● Supplied records
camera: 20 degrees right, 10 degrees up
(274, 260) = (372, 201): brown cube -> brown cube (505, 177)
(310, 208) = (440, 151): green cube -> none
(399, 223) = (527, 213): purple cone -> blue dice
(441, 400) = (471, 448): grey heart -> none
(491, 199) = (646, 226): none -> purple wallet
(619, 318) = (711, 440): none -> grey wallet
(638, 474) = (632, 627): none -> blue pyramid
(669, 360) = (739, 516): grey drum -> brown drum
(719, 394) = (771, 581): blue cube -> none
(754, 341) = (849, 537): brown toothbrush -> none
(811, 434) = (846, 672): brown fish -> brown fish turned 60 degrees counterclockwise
--
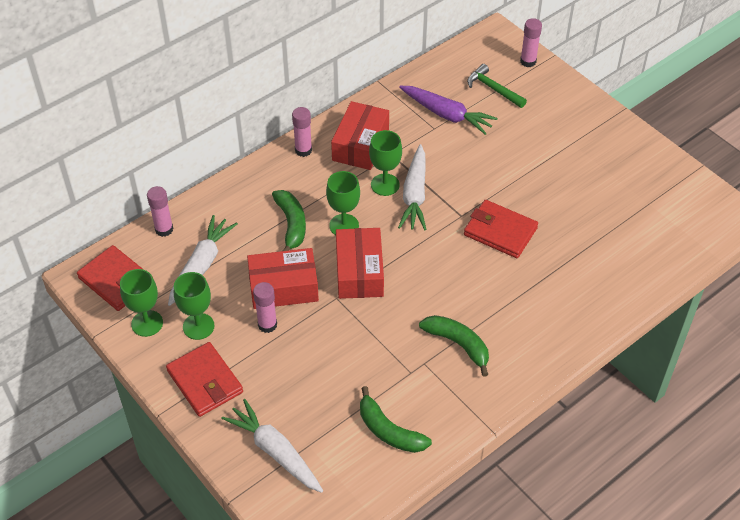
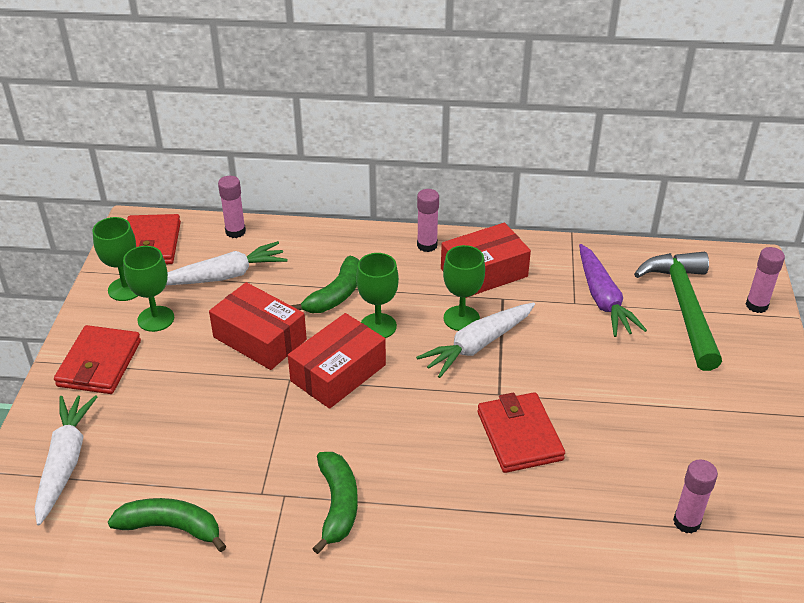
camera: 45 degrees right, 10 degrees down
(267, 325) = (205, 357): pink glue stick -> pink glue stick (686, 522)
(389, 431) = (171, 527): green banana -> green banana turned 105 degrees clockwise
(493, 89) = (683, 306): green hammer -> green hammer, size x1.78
==
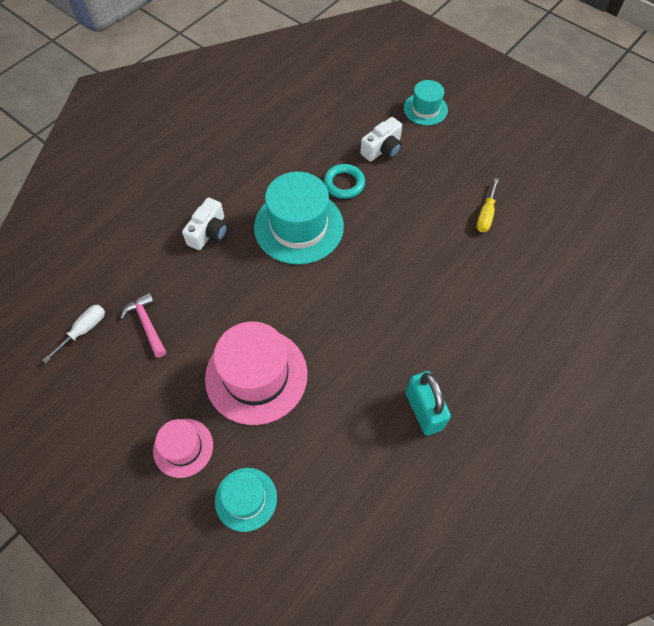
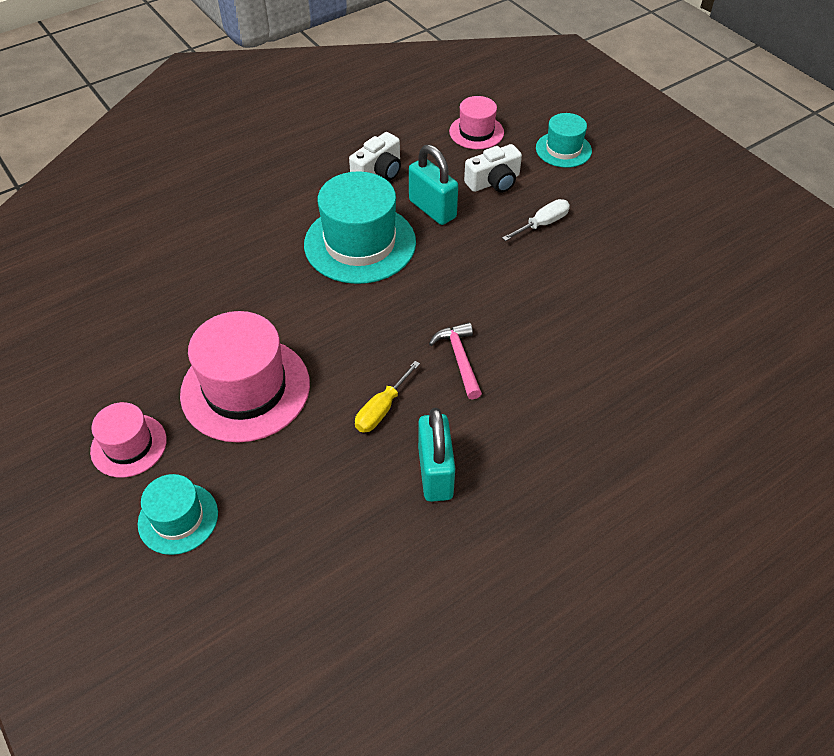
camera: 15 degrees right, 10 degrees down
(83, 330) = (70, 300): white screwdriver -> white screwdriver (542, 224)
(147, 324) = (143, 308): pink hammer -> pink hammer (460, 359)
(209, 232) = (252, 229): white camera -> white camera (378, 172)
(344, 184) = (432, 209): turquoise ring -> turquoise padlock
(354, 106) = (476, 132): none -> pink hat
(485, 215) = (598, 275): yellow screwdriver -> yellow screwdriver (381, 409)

● Requirement
Which lines above contain the word "down"? Show each of them.

● Result of this task
camera: 45 degrees right, 10 degrees down
camera: 15 degrees right, 10 degrees down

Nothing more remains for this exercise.